=== Exercise objective ===
Find the line containing "none -> blue brick B5:B6 level 2" in the records below. Copy exactly that line and each one after it, ending at the line containing "brown brick C4", and nothing more.

##### Records shown

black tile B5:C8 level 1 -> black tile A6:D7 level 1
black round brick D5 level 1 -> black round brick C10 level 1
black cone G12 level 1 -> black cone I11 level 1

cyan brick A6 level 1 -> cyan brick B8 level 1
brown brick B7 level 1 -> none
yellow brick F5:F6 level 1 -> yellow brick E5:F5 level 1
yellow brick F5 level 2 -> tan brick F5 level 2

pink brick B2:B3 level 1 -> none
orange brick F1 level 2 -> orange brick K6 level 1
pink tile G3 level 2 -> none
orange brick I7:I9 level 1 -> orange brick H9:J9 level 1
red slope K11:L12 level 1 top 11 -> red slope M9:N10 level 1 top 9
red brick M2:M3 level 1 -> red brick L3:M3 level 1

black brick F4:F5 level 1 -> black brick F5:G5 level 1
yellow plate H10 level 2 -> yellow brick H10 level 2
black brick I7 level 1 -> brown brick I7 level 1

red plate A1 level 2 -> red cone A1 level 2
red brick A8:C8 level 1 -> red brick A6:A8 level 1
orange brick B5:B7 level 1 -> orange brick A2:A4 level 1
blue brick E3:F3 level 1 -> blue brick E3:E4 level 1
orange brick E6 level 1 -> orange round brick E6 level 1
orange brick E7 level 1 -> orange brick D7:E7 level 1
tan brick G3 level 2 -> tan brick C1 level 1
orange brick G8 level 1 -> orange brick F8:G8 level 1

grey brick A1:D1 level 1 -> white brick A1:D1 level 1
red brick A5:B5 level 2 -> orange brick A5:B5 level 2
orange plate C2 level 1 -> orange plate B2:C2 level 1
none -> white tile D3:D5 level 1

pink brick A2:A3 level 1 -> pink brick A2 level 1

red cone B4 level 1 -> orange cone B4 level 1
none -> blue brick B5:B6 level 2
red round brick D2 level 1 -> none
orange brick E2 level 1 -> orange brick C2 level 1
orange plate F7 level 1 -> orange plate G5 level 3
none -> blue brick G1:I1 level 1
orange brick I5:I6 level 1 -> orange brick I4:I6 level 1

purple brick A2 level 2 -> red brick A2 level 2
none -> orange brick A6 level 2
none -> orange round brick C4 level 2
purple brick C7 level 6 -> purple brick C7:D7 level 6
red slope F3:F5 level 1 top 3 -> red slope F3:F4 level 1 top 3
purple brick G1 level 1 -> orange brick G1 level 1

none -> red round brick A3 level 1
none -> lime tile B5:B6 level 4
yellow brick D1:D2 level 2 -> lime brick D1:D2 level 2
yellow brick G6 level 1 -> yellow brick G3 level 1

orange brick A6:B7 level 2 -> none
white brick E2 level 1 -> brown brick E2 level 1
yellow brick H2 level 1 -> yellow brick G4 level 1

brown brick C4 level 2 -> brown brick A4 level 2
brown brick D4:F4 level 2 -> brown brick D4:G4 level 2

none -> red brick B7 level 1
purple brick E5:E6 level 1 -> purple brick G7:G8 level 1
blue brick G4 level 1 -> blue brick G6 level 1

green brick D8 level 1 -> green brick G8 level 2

##########

=== Exercise response ===
none -> blue brick B5:B6 level 2
red round brick D2 level 1 -> none
orange brick E2 level 1 -> orange brick C2 level 1
orange plate F7 level 1 -> orange plate G5 level 3
none -> blue brick G1:I1 level 1
orange brick I5:I6 level 1 -> orange brick I4:I6 level 1

purple brick A2 level 2 -> red brick A2 level 2
none -> orange brick A6 level 2
none -> orange round brick C4 level 2
purple brick C7 level 6 -> purple brick C7:D7 level 6
red slope F3:F5 level 1 top 3 -> red slope F3:F4 level 1 top 3
purple brick G1 level 1 -> orange brick G1 level 1

none -> red round brick A3 level 1
none -> lime tile B5:B6 level 4
yellow brick D1:D2 level 2 -> lime brick D1:D2 level 2
yellow brick G6 level 1 -> yellow brick G3 level 1

orange brick A6:B7 level 2 -> none
white brick E2 level 1 -> brown brick E2 level 1
yellow brick H2 level 1 -> yellow brick G4 level 1

brown brick C4 level 2 -> brown brick A4 level 2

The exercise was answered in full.